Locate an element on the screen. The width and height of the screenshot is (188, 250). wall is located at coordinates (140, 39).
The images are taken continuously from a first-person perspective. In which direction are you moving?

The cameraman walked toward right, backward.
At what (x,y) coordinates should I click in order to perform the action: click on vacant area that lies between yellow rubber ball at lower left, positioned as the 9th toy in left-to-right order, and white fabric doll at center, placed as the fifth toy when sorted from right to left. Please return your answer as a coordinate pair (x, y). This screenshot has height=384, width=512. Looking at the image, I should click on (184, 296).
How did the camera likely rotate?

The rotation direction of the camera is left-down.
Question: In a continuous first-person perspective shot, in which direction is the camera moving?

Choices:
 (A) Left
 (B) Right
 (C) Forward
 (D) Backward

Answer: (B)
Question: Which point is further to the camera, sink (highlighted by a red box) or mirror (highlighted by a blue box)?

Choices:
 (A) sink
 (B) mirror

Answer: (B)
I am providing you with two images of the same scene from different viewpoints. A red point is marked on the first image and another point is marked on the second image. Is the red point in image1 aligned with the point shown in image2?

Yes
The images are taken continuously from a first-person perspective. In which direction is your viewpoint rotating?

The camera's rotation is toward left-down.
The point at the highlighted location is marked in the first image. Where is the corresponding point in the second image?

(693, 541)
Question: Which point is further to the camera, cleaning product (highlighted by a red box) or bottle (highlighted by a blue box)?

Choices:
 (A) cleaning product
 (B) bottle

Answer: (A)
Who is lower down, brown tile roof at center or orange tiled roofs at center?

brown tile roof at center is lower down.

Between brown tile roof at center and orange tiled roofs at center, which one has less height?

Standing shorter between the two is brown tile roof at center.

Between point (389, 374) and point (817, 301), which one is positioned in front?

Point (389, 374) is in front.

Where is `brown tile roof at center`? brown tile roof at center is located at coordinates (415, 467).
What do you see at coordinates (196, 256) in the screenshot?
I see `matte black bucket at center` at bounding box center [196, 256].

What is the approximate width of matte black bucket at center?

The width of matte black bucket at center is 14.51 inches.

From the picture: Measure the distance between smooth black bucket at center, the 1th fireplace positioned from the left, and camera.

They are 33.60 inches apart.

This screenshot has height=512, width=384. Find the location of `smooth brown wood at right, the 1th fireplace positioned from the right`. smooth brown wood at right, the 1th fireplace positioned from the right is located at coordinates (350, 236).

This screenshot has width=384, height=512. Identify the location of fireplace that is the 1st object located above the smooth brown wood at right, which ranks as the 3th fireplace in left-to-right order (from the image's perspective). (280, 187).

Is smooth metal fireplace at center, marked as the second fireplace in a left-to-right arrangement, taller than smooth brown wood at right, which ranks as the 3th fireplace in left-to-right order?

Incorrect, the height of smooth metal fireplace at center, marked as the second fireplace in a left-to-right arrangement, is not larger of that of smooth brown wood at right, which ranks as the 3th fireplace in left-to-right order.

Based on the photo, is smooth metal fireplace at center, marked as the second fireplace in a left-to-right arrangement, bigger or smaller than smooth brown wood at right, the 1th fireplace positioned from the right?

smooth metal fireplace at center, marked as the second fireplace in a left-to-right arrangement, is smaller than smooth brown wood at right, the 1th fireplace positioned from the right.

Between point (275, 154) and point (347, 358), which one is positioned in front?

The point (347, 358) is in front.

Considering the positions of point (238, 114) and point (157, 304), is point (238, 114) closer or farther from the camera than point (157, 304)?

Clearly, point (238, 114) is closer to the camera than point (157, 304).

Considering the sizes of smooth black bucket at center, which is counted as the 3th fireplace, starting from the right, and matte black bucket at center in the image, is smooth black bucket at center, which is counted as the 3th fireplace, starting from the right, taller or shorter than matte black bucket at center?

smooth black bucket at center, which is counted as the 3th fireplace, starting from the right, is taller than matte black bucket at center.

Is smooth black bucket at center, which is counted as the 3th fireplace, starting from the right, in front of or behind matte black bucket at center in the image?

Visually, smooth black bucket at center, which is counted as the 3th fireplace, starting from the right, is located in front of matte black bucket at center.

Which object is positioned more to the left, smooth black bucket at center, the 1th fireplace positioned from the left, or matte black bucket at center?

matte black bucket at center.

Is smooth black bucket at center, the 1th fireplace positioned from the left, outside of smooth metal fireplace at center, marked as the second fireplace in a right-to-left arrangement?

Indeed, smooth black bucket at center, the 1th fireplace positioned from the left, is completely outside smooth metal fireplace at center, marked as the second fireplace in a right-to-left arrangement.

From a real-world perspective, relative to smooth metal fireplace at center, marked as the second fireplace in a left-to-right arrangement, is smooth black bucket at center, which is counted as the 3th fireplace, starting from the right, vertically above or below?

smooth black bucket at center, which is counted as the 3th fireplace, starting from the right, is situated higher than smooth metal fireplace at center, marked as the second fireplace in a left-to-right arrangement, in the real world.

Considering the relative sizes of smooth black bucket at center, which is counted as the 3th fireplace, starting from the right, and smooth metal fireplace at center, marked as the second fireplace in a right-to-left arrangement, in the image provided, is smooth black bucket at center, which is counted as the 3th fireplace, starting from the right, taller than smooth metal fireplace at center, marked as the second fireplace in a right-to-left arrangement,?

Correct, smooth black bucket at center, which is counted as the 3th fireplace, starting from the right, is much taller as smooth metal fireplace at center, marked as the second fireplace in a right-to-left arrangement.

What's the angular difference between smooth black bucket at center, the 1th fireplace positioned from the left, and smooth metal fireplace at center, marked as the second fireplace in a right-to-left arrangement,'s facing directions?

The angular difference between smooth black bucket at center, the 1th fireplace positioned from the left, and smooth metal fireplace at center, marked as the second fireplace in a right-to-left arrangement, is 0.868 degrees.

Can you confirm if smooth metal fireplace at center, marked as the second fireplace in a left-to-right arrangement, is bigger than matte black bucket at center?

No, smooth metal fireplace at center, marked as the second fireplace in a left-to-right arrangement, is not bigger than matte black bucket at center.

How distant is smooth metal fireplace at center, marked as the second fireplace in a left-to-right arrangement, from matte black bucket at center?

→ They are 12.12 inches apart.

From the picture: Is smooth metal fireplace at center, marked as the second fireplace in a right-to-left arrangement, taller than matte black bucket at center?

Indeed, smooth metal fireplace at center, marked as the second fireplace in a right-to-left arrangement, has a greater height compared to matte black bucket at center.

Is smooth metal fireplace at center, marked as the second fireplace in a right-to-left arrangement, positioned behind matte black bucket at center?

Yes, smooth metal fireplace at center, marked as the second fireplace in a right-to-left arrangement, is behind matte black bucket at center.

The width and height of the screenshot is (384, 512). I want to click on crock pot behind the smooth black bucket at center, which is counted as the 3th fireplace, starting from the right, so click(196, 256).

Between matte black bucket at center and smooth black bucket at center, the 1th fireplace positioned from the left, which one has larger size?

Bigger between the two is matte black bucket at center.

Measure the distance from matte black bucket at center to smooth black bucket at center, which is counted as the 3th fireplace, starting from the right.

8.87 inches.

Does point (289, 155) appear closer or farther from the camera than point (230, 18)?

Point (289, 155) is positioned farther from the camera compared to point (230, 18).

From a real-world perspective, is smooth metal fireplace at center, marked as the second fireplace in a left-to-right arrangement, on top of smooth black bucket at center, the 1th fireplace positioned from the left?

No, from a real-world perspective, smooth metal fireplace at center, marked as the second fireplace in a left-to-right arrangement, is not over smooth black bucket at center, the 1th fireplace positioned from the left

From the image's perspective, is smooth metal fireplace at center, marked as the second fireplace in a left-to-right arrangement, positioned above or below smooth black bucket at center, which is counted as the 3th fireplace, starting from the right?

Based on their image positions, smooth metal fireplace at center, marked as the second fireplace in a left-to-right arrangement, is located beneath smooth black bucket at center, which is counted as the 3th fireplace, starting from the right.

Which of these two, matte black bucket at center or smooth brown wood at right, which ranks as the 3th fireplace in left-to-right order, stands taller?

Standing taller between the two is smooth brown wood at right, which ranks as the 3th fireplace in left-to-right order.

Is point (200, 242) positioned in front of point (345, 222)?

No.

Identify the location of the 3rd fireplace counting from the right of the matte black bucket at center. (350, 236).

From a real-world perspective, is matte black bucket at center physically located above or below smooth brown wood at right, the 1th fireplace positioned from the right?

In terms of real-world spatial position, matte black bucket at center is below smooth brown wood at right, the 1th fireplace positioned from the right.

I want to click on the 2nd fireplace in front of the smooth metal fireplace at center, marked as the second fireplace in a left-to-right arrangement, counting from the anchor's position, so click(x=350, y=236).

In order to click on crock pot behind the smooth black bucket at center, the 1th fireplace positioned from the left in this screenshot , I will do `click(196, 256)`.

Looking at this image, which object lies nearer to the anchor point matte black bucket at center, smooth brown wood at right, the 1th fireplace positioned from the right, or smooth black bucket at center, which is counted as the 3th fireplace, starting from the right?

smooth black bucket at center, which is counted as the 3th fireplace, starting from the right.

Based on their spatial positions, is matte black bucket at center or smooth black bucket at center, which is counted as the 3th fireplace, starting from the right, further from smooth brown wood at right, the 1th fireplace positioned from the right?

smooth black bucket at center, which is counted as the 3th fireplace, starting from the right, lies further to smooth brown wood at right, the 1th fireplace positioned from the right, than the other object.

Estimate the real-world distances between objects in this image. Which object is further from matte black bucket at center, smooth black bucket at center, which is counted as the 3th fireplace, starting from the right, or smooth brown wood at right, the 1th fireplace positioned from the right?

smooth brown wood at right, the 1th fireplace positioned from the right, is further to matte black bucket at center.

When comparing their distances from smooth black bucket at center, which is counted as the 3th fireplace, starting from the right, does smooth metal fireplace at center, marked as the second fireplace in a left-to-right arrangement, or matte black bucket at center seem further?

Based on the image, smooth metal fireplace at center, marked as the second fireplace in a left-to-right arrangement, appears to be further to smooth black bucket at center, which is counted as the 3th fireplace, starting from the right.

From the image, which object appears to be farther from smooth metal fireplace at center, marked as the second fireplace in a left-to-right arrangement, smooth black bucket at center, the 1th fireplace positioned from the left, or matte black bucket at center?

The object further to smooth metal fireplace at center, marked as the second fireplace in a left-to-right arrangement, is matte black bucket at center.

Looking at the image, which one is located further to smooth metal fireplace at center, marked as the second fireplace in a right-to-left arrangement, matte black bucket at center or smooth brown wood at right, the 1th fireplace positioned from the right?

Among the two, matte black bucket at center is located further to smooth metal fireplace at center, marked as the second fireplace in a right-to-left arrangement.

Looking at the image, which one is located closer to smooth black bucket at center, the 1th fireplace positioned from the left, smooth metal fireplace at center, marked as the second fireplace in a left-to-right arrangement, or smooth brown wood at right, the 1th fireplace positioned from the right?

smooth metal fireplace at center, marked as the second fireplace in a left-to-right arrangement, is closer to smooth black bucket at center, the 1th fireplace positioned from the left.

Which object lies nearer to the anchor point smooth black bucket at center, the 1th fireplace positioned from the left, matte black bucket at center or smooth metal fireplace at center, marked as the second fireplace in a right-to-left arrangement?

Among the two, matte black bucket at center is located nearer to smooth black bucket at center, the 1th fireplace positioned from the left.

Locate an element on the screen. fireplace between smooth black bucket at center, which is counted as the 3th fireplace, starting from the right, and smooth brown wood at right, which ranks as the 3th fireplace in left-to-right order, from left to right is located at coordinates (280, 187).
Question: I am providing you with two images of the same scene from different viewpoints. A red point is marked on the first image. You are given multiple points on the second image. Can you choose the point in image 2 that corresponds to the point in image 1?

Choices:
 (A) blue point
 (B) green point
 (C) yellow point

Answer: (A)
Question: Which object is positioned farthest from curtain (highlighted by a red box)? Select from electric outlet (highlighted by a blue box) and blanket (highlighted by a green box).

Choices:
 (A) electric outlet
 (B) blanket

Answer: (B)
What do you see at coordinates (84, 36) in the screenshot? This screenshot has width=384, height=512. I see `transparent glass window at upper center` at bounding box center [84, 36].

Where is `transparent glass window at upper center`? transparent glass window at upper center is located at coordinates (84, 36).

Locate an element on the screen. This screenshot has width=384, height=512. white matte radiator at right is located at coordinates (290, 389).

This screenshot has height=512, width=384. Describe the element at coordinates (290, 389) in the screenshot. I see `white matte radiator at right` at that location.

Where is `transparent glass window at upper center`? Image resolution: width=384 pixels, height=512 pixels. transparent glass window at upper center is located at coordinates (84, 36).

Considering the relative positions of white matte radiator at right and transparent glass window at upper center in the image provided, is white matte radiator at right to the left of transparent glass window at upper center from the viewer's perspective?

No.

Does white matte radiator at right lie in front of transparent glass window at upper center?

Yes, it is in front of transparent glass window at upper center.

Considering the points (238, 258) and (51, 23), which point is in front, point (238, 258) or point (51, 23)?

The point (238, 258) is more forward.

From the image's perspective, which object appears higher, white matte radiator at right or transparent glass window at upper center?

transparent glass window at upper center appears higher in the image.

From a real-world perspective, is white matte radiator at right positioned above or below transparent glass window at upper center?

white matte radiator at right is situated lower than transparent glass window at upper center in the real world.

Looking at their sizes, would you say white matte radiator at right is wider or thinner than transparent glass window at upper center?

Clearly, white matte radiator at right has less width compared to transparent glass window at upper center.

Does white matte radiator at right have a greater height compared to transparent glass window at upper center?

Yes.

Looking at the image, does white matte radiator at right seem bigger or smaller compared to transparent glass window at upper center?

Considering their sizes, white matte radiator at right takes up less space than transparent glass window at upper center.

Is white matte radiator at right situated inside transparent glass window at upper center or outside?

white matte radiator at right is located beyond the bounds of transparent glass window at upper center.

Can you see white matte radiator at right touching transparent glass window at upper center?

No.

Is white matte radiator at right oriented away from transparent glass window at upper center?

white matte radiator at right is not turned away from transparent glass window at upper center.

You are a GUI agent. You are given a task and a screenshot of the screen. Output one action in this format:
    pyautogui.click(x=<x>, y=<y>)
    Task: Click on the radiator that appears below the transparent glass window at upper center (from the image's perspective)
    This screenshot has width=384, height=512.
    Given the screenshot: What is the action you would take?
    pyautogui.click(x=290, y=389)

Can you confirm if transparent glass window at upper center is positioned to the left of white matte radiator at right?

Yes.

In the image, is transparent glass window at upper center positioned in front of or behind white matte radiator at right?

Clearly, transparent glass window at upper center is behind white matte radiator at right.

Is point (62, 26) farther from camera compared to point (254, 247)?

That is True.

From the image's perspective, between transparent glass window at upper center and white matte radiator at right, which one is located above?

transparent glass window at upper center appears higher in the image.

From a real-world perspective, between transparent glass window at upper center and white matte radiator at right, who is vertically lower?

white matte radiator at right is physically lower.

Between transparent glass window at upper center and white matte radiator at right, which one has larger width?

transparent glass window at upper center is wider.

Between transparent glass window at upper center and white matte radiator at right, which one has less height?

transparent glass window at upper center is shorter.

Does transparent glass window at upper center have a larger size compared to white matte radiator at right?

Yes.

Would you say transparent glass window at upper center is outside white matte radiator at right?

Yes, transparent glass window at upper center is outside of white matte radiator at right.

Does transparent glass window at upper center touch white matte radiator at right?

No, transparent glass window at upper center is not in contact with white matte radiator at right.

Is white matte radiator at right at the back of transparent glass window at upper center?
::::
- _The request_
Could you copy out, word for word, the lines of the material starting at the one containing "behind matte black bucket at center?" and ending at the one containing "The width and height of the screenshot is (384, 512)."?

- _Task output_
Is smooth metal fireplace at center, marked as the second fireplace in a right-to-left arrangement, positioned behind matte black bucket at center?

Yes, smooth metal fireplace at center, marked as the second fireplace in a right-to-left arrangement, is behind matte black bucket at center.

The width and height of the screenshot is (384, 512). I want to click on crock pot behind the smooth black bucket at center, which is counted as the 3th fireplace, starting from the right, so click(196, 256).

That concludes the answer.